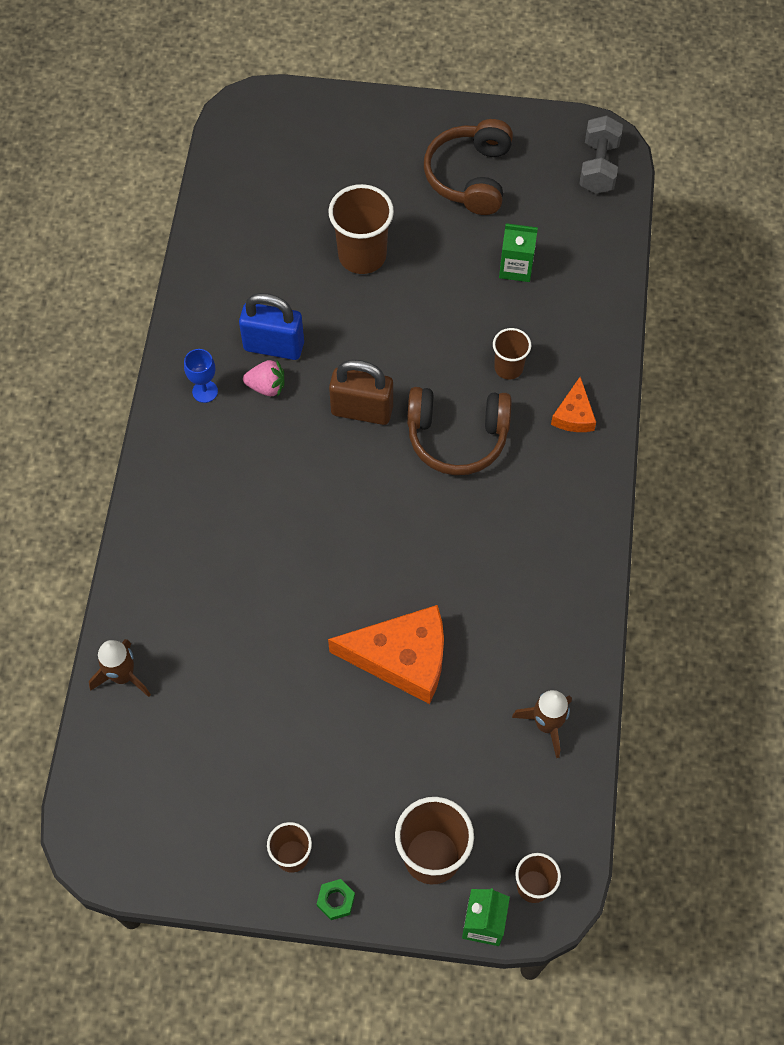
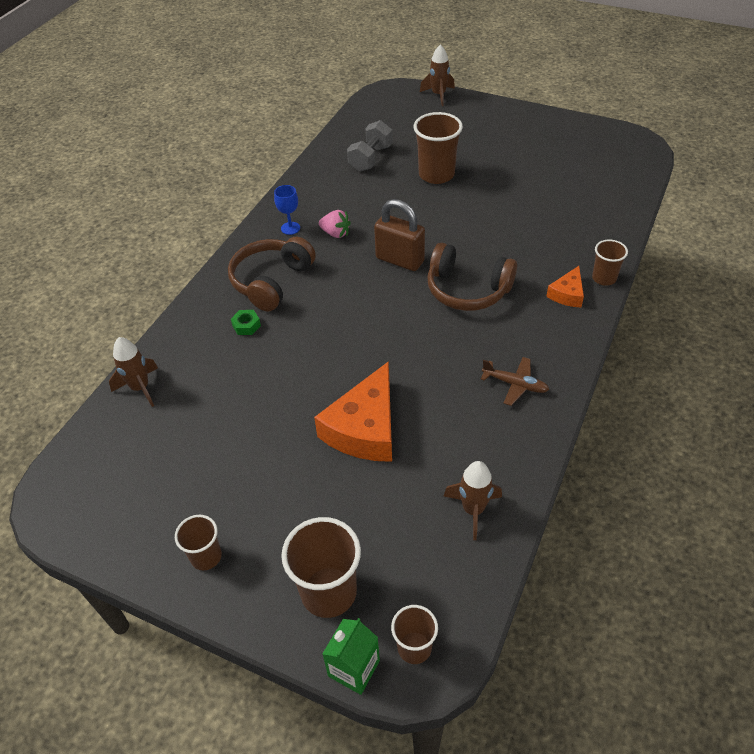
camera: 20 degrees right, 15 degrees down
(274, 346) = (351, 212): blue padlock -> none
(318, 102) = (438, 95): none -> brown rocket
(336, 900) = (226, 606): green nut -> green nut (246, 325)
(402, 658) = (365, 428): orange cheese -> orange cheese turned 90 degrees clockwise
(470, 177) = (531, 146): brown headphones -> brown headphones (271, 281)
(508, 368) = (523, 255): brown cup -> brown cup (604, 278)
(516, 267) = (549, 199): green carton -> none
(548, 558) = (515, 384): none -> brown plane
(598, 167) = (630, 155): grey dumbbell -> grey dumbbell (370, 158)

____

◆ **What to do**
Repeat the entries above exactly and skip the images.

◆ **Completed exercise**
camera: 20 degrees right, 15 degrees down
(274, 346) = (351, 212): blue padlock -> none
(318, 102) = (438, 95): none -> brown rocket
(336, 900) = (226, 606): green nut -> green nut (246, 325)
(402, 658) = (365, 428): orange cheese -> orange cheese turned 90 degrees clockwise
(470, 177) = (531, 146): brown headphones -> brown headphones (271, 281)
(508, 368) = (523, 255): brown cup -> brown cup (604, 278)
(516, 267) = (549, 199): green carton -> none
(548, 558) = (515, 384): none -> brown plane
(598, 167) = (630, 155): grey dumbbell -> grey dumbbell (370, 158)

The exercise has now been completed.